▶ **The task**: No line before the one containing "[530,161,582,218]" should appear; that line and all lines after it, through the end of the data, are to be set down exactly.

Image change detection data
================================

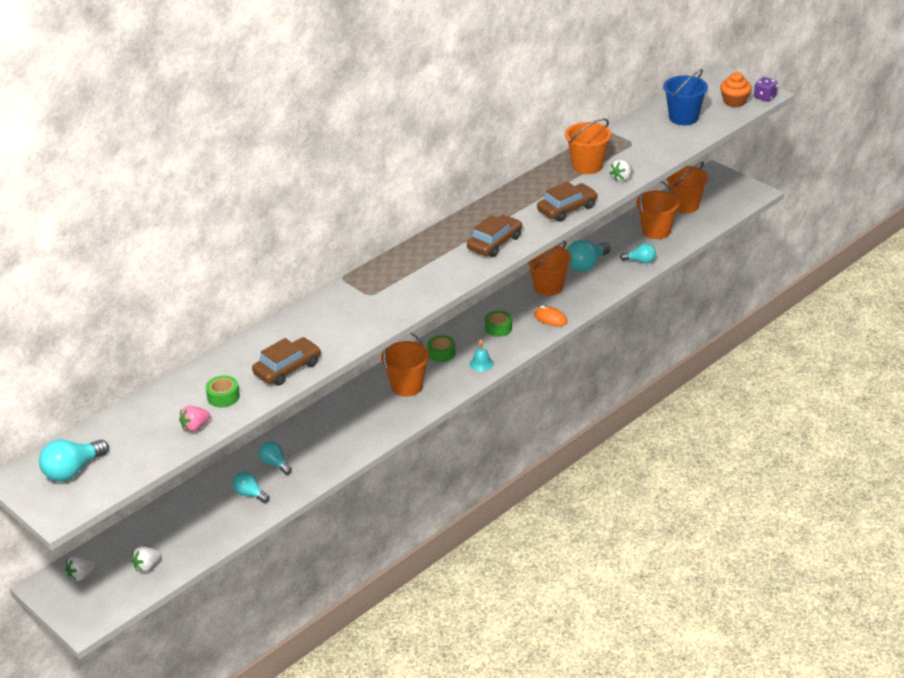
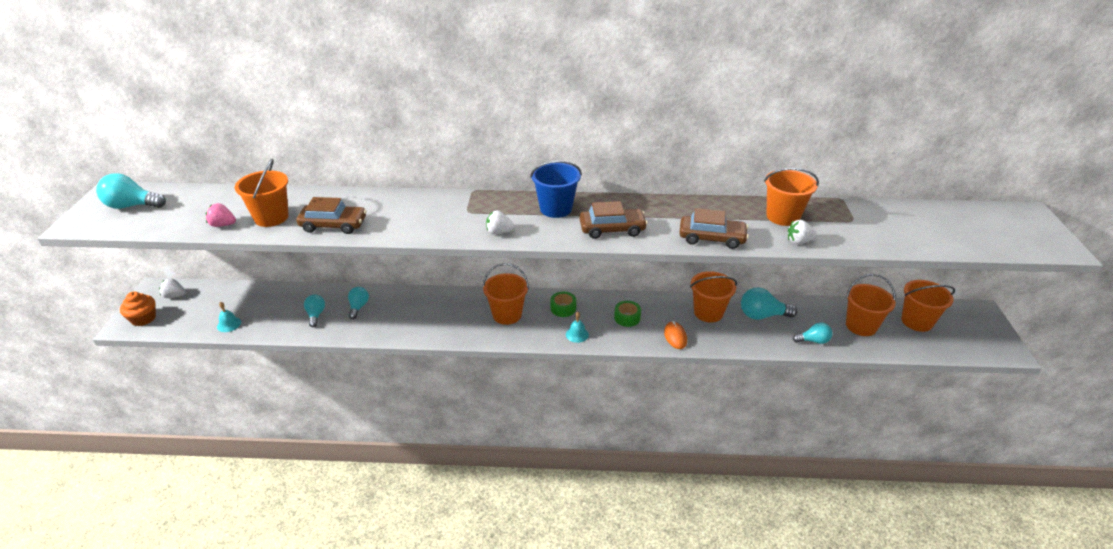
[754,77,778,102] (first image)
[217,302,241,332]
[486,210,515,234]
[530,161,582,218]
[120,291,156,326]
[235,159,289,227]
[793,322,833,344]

================================

▶ **Answer**:
[530,161,582,218]
[120,291,156,326]
[235,159,289,227]
[793,322,833,344]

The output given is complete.